WHAT TO PRODUCE: Would you copy the entries that follow exactly, leaving out every picture?

PROVIDED DATA:

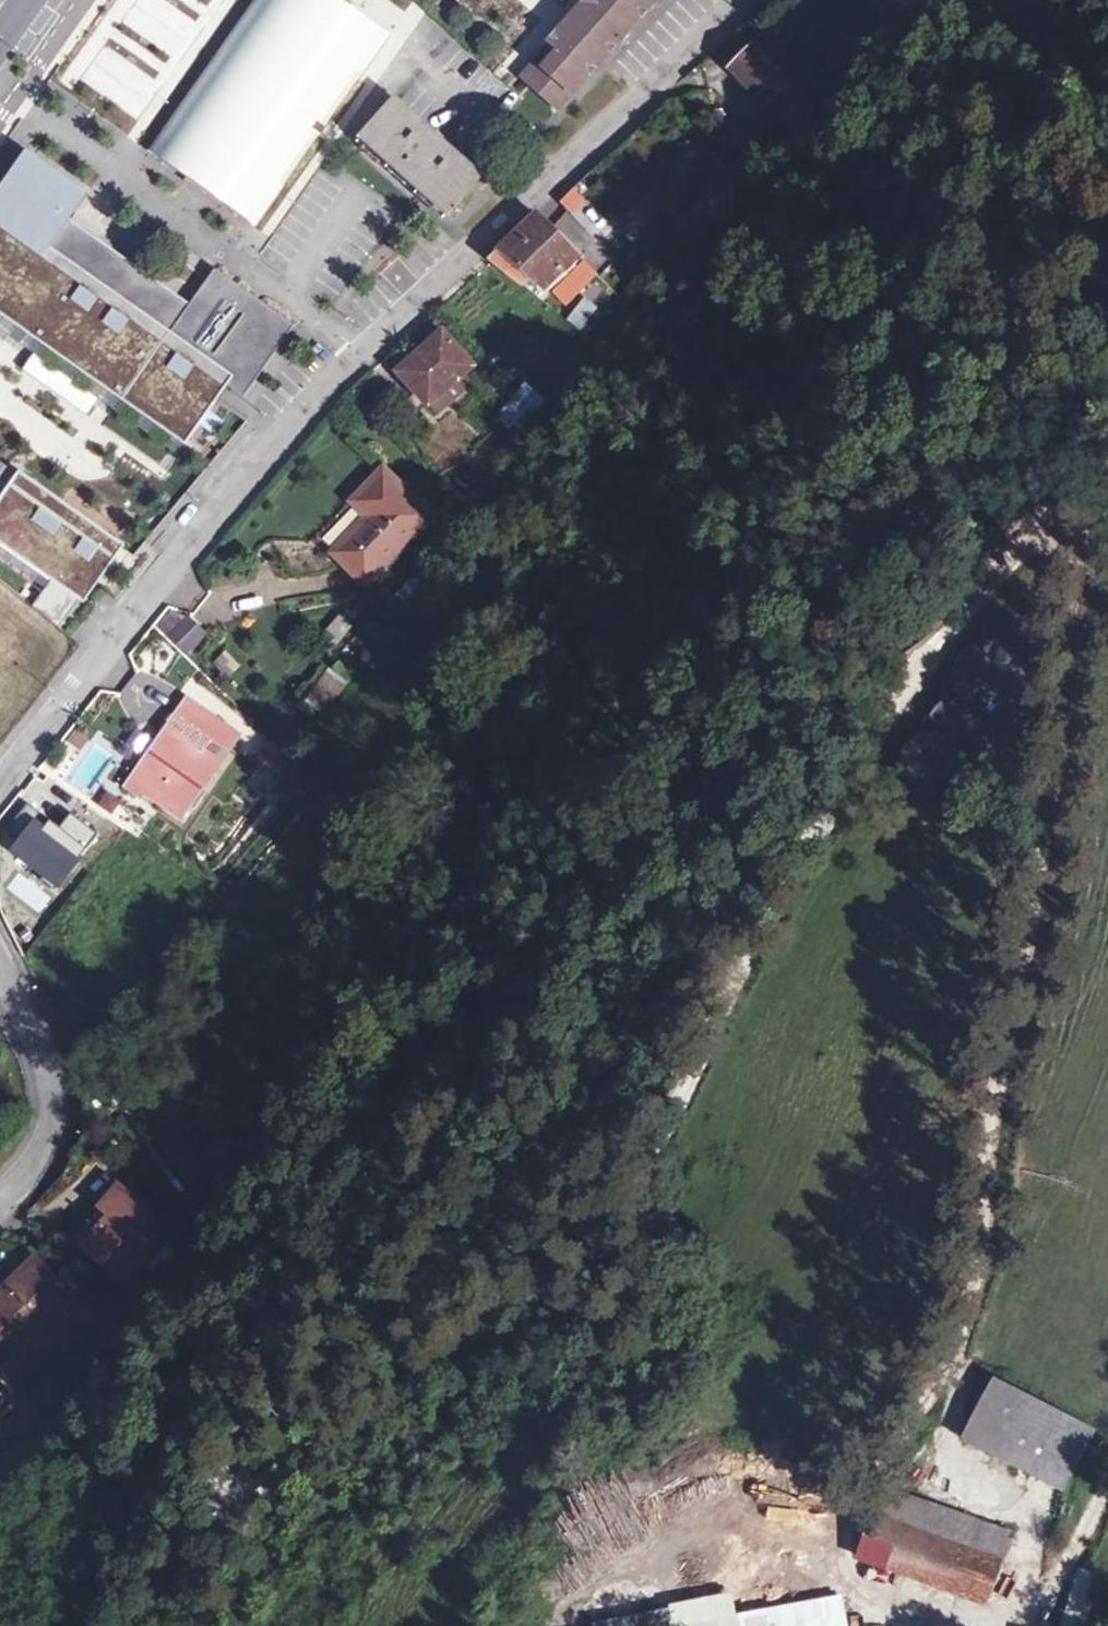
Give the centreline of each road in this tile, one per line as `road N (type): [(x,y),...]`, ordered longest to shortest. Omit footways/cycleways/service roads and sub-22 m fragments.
road 1 (track): [(966,1625),(871,1599),(851,1579),(843,1549),(849,1527),(943,1378),(969,1288),(1077,604),(1081,550),(1067,533),(1032,542),(937,638),(637,1167),(573,1244),(350,1446),(247,1510),(225,1510),(220,1481),(344,1310),(421,1184),(473,1092),(486,1026),(737,743),(842,577),(1107,392)]
road 2 (residential): [(0,781),(182,546),(321,388),(732,0)]
road 3 (residential): [(0,1471),(280,1235),(486,1026)]
road 4 (residential): [(0,1202),(51,1147),(43,1056),(0,959)]
road 5 (track): [(1107,1489),(1065,1575),(1037,1607),(1010,1624),(984,1625)]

COMPLETED TASK:
Give the centreline of each road in this tile, one per line as `road N (type): [(x,y),...]`, ordered longest to shortest. Omit footways/cycleways/service roads and sub-22 m fragments.
road 1 (track): [(966,1625),(871,1599),(851,1579),(843,1549),(849,1527),(943,1378),(969,1288),(1077,604),(1081,550),(1067,533),(1032,542),(937,638),(637,1167),(573,1244),(350,1446),(247,1510),(225,1510),(220,1481),(344,1310),(421,1184),(473,1092),(486,1026),(737,743),(842,577),(1107,392)]
road 2 (residential): [(0,781),(182,546),(321,388),(732,0)]
road 3 (residential): [(0,1471),(280,1235),(486,1026)]
road 4 (residential): [(0,1202),(51,1147),(43,1056),(0,959)]
road 5 (track): [(1107,1489),(1065,1575),(1037,1607),(1010,1624),(984,1625)]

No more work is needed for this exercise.